## What the task requires
Output the items verbatim, covering only the lines from the one containing "smiled [187, 928]" through the one containing "structured (703, 165)", with both of those lines included.

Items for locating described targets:
────────
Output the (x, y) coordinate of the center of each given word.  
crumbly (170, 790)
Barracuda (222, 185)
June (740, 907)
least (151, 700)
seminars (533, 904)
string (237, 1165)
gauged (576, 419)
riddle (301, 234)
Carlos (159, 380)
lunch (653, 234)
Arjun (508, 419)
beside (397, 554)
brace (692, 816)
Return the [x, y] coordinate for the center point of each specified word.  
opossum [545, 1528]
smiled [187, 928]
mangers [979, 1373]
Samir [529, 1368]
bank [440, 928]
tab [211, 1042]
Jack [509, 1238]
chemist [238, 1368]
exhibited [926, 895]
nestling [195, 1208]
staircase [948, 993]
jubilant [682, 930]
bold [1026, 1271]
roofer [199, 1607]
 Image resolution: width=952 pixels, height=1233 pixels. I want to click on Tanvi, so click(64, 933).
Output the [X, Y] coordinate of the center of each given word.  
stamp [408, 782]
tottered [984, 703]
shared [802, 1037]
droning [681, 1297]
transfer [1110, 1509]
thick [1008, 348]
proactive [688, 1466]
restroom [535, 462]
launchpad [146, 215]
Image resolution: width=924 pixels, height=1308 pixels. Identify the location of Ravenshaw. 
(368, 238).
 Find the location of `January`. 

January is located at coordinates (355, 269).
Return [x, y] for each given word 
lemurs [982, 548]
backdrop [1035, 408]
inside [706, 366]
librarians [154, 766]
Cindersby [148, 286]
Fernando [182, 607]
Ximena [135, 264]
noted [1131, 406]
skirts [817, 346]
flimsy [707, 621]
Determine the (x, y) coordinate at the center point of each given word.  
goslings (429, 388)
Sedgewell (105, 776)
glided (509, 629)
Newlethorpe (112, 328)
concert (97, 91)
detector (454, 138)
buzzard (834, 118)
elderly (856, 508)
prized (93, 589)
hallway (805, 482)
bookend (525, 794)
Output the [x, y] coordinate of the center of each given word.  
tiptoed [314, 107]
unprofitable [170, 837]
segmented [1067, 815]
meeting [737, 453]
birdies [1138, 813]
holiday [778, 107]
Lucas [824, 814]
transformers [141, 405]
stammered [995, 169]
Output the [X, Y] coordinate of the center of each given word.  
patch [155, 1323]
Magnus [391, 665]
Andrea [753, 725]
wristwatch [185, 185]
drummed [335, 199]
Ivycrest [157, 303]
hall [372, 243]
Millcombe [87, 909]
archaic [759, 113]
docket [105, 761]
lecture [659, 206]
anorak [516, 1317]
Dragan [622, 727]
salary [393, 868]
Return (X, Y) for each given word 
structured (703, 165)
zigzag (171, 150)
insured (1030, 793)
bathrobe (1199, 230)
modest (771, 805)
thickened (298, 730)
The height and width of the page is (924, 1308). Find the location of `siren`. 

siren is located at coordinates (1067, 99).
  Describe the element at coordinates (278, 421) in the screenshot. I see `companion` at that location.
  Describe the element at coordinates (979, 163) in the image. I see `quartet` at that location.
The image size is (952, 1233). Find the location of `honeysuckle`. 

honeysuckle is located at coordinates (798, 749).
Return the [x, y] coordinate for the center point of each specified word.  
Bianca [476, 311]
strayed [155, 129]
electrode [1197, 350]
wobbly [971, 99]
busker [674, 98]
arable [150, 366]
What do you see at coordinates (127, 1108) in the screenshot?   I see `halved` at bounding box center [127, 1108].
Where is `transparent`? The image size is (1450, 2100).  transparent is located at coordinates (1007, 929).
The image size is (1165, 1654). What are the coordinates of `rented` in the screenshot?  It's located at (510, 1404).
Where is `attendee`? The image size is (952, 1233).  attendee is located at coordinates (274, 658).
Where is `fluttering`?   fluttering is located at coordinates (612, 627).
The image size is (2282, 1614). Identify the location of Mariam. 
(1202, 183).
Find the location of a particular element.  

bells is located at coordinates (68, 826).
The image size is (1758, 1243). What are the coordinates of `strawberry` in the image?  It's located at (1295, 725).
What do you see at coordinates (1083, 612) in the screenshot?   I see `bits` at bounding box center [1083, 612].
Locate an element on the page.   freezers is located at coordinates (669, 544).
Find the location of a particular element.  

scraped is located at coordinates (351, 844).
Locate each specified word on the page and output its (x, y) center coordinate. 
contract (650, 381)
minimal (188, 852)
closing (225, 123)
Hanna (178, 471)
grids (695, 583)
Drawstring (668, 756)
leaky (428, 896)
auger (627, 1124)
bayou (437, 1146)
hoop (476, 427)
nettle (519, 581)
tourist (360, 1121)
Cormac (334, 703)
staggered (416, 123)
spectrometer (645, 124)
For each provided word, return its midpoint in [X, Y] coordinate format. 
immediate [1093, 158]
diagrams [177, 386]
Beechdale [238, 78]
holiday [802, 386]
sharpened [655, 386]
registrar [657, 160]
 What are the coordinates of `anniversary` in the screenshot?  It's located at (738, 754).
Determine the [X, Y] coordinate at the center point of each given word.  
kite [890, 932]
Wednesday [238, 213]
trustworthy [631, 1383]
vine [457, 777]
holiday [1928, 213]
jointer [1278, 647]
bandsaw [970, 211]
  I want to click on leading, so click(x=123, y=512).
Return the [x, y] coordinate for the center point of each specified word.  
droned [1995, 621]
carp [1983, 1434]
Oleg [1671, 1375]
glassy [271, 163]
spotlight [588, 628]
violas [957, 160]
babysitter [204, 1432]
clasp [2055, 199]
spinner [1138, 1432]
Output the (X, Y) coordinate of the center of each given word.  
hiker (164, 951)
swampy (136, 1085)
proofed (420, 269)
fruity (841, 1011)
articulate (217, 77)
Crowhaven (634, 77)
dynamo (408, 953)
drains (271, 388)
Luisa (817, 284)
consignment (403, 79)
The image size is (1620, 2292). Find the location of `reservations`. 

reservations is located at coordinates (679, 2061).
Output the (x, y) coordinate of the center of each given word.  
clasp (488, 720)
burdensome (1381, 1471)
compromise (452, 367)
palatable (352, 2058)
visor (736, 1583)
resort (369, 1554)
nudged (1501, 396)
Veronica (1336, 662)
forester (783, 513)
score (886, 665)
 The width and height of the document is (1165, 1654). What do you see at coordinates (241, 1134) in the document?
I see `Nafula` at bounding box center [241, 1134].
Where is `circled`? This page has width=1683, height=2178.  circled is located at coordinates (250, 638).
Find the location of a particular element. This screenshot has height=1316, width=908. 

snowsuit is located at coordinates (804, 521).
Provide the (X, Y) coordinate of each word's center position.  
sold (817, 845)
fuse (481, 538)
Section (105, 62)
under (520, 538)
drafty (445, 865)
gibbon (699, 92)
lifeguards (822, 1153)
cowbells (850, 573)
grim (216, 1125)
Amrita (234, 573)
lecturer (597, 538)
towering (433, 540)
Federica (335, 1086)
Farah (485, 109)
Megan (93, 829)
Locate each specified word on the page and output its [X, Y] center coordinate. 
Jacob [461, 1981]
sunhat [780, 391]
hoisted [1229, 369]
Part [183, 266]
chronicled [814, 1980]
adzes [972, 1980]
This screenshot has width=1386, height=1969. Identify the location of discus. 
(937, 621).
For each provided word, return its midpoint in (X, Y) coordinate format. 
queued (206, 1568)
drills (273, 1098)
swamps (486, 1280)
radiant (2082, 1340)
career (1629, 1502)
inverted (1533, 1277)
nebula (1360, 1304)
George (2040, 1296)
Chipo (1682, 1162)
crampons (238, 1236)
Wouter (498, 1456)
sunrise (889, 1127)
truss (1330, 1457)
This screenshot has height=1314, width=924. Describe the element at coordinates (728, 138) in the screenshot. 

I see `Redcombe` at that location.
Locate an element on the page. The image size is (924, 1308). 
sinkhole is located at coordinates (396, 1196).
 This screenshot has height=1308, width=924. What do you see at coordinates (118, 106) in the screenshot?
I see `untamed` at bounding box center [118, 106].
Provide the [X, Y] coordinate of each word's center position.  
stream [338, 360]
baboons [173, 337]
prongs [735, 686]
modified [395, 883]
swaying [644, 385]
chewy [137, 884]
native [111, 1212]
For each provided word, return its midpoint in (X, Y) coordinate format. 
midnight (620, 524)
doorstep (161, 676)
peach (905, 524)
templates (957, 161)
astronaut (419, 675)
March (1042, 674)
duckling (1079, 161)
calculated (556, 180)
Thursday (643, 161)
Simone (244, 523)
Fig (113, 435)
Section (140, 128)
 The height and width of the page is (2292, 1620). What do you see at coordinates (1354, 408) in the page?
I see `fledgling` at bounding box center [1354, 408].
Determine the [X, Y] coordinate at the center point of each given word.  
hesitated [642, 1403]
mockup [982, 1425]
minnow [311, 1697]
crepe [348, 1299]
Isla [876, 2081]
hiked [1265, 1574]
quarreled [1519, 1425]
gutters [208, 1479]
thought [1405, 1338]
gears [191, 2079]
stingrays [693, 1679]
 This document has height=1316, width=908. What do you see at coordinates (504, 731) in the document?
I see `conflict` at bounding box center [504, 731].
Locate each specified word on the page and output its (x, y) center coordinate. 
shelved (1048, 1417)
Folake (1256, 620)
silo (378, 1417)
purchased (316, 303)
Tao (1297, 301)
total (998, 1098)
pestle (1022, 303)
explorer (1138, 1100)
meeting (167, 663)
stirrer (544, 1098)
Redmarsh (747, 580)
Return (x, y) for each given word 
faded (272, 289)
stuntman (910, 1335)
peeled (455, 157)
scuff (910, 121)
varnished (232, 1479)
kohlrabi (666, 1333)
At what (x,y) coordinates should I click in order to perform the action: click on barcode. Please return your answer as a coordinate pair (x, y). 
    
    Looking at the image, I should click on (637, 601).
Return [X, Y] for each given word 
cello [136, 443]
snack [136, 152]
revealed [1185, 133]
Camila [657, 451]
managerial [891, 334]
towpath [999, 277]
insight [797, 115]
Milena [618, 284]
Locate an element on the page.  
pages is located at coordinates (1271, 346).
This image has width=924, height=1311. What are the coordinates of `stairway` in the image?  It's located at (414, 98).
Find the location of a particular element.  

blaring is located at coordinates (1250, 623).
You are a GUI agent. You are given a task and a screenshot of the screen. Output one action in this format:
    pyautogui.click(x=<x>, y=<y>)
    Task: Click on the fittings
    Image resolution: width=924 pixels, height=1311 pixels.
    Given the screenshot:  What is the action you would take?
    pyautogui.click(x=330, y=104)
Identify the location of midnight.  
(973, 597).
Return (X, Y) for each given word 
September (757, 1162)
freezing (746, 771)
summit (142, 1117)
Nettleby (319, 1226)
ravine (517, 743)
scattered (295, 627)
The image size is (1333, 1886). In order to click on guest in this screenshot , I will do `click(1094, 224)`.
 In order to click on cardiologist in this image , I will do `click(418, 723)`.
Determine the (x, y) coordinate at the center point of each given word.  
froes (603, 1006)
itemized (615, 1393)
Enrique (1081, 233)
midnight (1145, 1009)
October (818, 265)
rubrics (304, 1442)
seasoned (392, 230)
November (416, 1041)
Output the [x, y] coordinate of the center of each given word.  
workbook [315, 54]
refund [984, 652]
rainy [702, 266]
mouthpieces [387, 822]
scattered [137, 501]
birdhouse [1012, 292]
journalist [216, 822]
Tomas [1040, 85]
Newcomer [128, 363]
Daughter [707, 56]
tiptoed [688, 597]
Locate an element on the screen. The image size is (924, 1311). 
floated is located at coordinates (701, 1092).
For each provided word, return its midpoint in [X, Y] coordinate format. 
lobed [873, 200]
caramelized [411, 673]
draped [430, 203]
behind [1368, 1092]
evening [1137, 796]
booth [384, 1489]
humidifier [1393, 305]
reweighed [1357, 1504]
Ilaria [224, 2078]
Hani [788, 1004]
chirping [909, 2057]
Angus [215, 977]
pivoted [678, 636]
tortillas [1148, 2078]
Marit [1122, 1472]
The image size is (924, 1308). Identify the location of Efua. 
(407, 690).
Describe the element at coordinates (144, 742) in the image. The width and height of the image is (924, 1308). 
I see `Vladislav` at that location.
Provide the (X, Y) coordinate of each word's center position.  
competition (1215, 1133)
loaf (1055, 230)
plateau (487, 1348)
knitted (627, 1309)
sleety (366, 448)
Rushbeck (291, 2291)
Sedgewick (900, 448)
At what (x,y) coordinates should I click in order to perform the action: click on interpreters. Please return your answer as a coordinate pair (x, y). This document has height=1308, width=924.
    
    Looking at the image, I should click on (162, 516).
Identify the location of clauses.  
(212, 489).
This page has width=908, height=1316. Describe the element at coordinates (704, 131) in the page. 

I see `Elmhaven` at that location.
────────
## Finished answer
smiled [187, 928]
mangers [979, 1373]
Samir [529, 1368]
bank [440, 928]
tab [211, 1042]
Jack [509, 1238]
chemist [238, 1368]
exhibited [926, 895]
nestling [195, 1208]
staircase [948, 993]
jubilant [682, 930]
bold [1026, 1271]
roofer [199, 1607]
 Image resolution: width=952 pixels, height=1233 pixels. I want to click on Tanvi, so click(64, 933).
Output the [X, Y] coordinate of the center of each given word.  
stamp [408, 782]
tottered [984, 703]
shared [802, 1037]
droning [681, 1297]
transfer [1110, 1509]
thick [1008, 348]
proactive [688, 1466]
restroom [535, 462]
launchpad [146, 215]
Image resolution: width=924 pixels, height=1308 pixels. Identify the location of Ravenshaw. 
(368, 238).
 Find the location of `January`. 

January is located at coordinates (355, 269).
Return [x, y] for each given word 
lemurs [982, 548]
backdrop [1035, 408]
inside [706, 366]
librarians [154, 766]
Cindersby [148, 286]
Fernando [182, 607]
Ximena [135, 264]
noted [1131, 406]
skirts [817, 346]
flimsy [707, 621]
Determine the (x, y) coordinate at the center point of each given word.  
goslings (429, 388)
Sedgewell (105, 776)
glided (509, 629)
Newlethorpe (112, 328)
concert (97, 91)
detector (454, 138)
buzzard (834, 118)
elderly (856, 508)
prized (93, 589)
hallway (805, 482)
bookend (525, 794)
Output the [x, y] coordinate of the center of each given word.  
tiptoed [314, 107]
unprofitable [170, 837]
segmented [1067, 815]
meeting [737, 453]
birdies [1138, 813]
holiday [778, 107]
Lucas [824, 814]
transformers [141, 405]
stammered [995, 169]
Output the [X, Y] coordinate of the center of each given word.  
patch [155, 1323]
Magnus [391, 665]
Andrea [753, 725]
wristwatch [185, 185]
drummed [335, 199]
Ivycrest [157, 303]
hall [372, 243]
Millcombe [87, 909]
archaic [759, 113]
docket [105, 761]
lecture [659, 206]
anorak [516, 1317]
Dragan [622, 727]
salary [393, 868]
Return (X, Y) for each given word 
structured (703, 165)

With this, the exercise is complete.